▶ **Task objective**
Your task is to return the listing below word for word, without any of its images.

▶ **Supplied material**
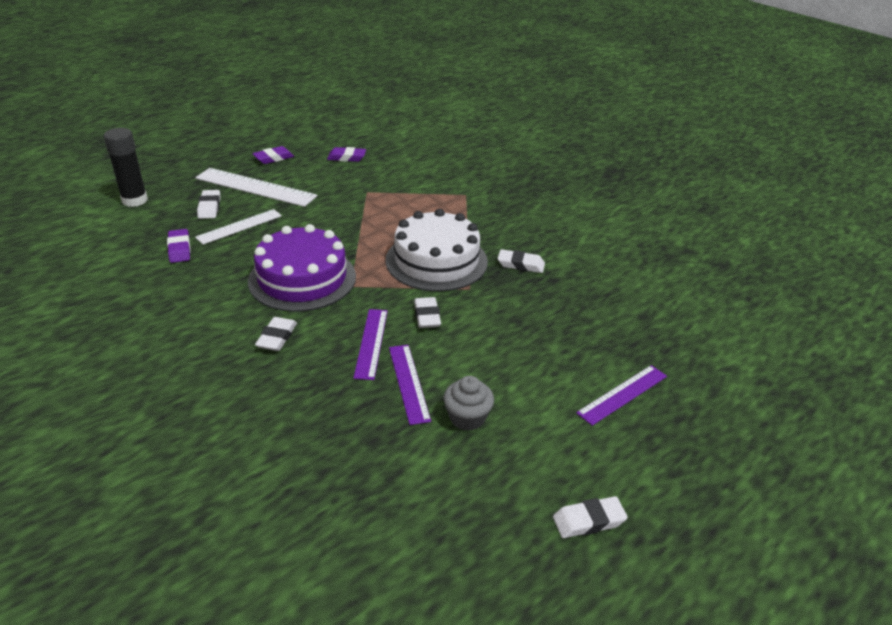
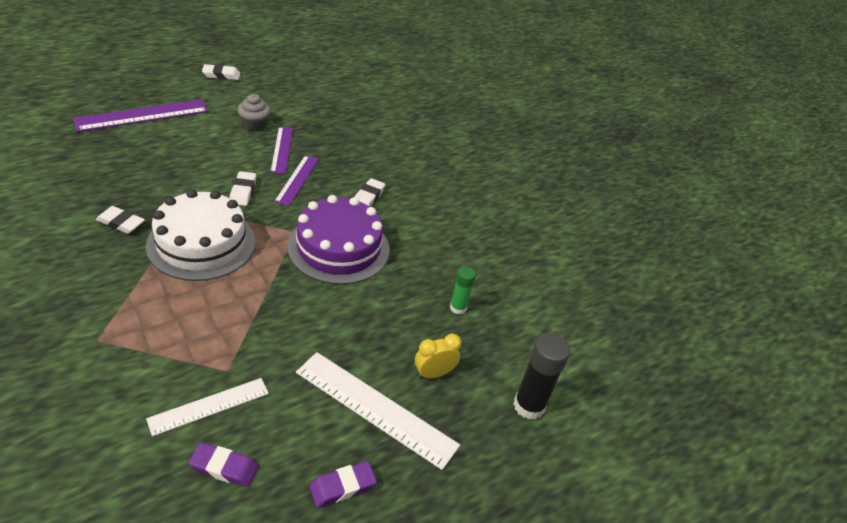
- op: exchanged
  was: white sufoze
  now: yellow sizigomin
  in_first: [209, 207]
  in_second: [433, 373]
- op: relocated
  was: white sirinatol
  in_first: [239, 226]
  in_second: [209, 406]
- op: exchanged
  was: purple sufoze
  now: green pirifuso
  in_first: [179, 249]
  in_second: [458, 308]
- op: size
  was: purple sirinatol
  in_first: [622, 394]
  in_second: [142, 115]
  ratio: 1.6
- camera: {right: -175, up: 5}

▶ **Exercise output**
- op: exchanged
  was: white sufoze
  now: yellow sizigomin
  in_first: [209, 207]
  in_second: [433, 373]
- op: relocated
  was: white sirinatol
  in_first: [239, 226]
  in_second: [209, 406]
- op: exchanged
  was: purple sufoze
  now: green pirifuso
  in_first: [179, 249]
  in_second: [458, 308]
- op: size
  was: purple sirinatol
  in_first: [622, 394]
  in_second: [142, 115]
  ratio: 1.6
- camera: {right: -175, up: 5}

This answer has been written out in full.